━━━━━ DATA TO PROCESS
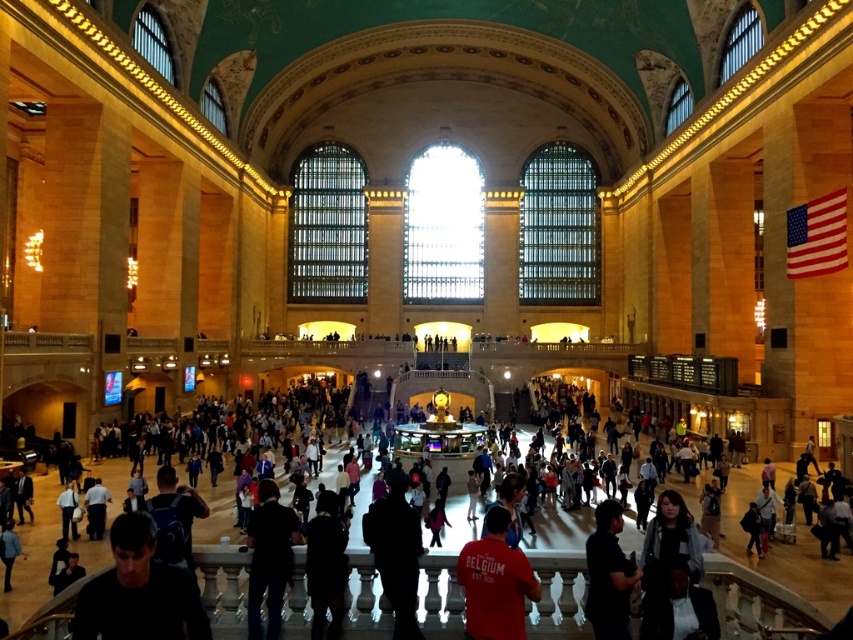
Question: Which point is farther from the camera taking this photo?

Choices:
 (A) (515, 580)
 (B) (259, 502)

Answer: (B)

Question: Which of the following is the closest to the observer?

Choices:
 (A) (254, 529)
 (B) (396, 499)

Answer: (A)

Question: Does dark blue shirt at center have a lesser width compared to red t-shirt at center?

Choices:
 (A) no
 (B) yes

Answer: (A)

Question: Which object is closer to the camera taking this photo?

Choices:
 (A) dark blue shirt at lower right
 (B) dark blue jacket at lower left

Answer: (A)

Question: Can you confirm if dark gray shirt at lower left is positioned above red t-shirt at center?

Choices:
 (A) yes
 (B) no

Answer: (A)

Question: Observing the image, what is the correct spatial positioning of dark gray shirt at lower left in reference to dark blue jacket at lower left?

Choices:
 (A) right
 (B) left

Answer: (B)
━━━━━━━━━━
◆ OBJECTIVE
Rewrite the records above with "dark blue" switched to "navy" everywhere it appears and everything else unchanged, leaving out the pictures.

◆ RESULT
Question: Which point is farther from the camera taking this photo?

Choices:
 (A) (515, 580)
 (B) (259, 502)

Answer: (B)

Question: Which of the following is the closest to the observer?

Choices:
 (A) (254, 529)
 (B) (396, 499)

Answer: (A)

Question: Does navy shirt at center have a lesser width compared to red t-shirt at center?

Choices:
 (A) no
 (B) yes

Answer: (A)

Question: Which object is closer to the camera taking this photo?

Choices:
 (A) navy shirt at lower right
 (B) navy jacket at lower left

Answer: (A)

Question: Can you confirm if dark gray shirt at lower left is positioned above red t-shirt at center?

Choices:
 (A) yes
 (B) no

Answer: (A)

Question: Observing the image, what is the correct spatial positioning of dark gray shirt at lower left in reference to navy jacket at lower left?

Choices:
 (A) right
 (B) left

Answer: (B)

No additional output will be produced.